- WORK TO BE COMPLETED
From the listing below, copy only the lines running from the line that contains "none -> grey brick I8 level 1" to the line that contains "none -> pink slope L8:M9 level 2 top 8", both included.

START SUPPLIED ENTRIES

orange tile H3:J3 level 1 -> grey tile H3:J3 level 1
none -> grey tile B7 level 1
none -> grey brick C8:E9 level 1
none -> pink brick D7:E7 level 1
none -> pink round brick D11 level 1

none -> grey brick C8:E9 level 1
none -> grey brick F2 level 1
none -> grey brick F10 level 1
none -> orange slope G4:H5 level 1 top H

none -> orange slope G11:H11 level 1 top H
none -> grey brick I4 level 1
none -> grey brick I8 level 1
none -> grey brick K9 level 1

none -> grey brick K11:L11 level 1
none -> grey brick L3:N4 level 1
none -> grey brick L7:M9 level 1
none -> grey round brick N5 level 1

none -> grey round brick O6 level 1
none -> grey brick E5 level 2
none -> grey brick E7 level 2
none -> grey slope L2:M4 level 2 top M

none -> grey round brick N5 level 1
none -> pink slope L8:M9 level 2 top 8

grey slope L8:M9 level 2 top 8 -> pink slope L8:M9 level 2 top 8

END SUPPLIED ENTRIES
START SUPPLIED ENTRIES

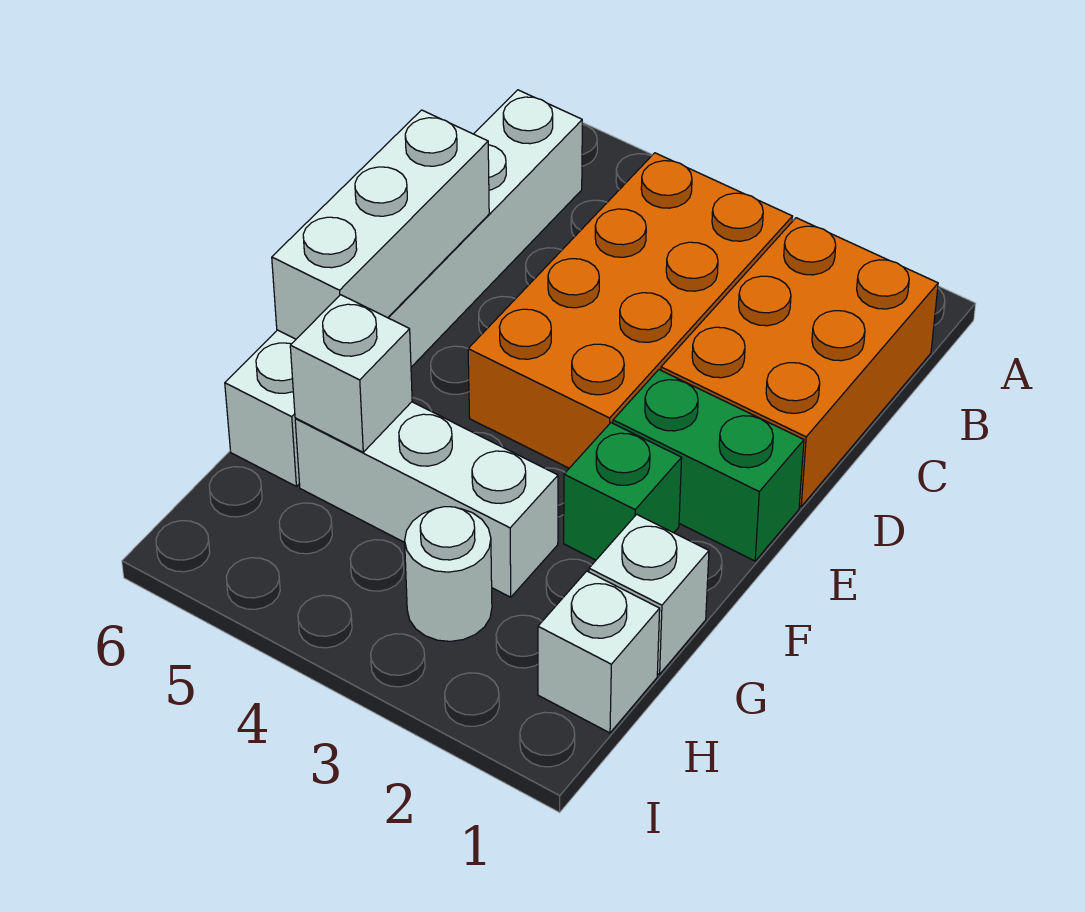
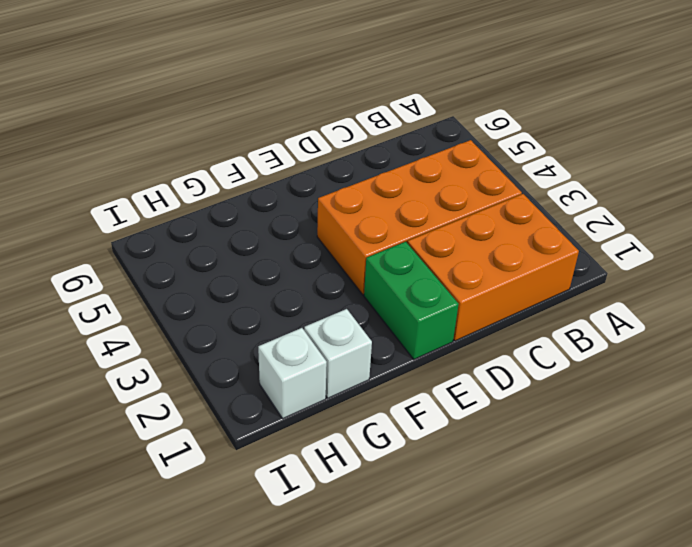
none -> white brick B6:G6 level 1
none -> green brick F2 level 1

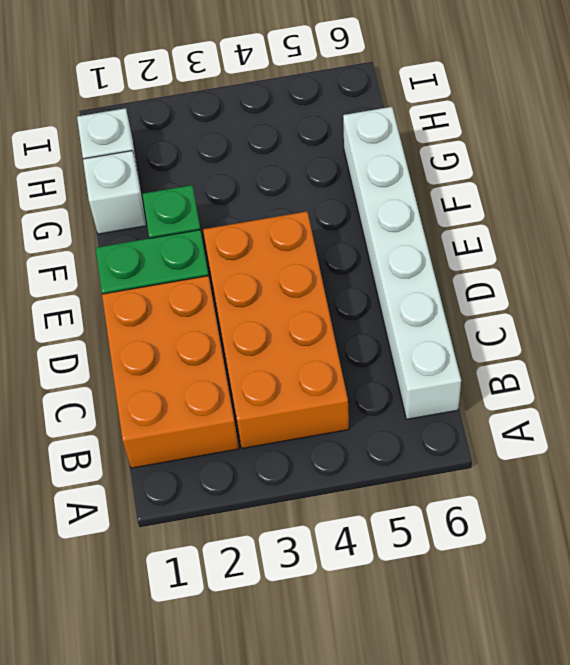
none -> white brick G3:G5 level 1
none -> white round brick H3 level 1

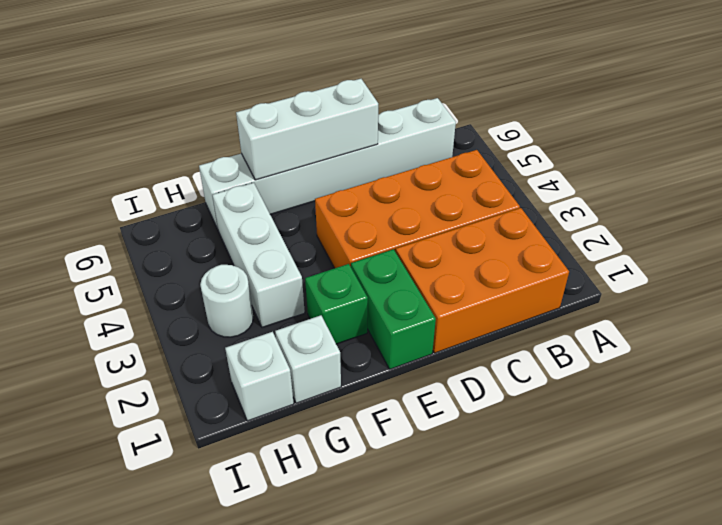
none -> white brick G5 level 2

END SUPPLIED ENTRIES

- RESULT OF THE EXERCISE
none -> grey brick I8 level 1
none -> grey brick K9 level 1

none -> grey brick K11:L11 level 1
none -> grey brick L3:N4 level 1
none -> grey brick L7:M9 level 1
none -> grey round brick N5 level 1

none -> grey round brick O6 level 1
none -> grey brick E5 level 2
none -> grey brick E7 level 2
none -> grey slope L2:M4 level 2 top M

none -> grey round brick N5 level 1
none -> pink slope L8:M9 level 2 top 8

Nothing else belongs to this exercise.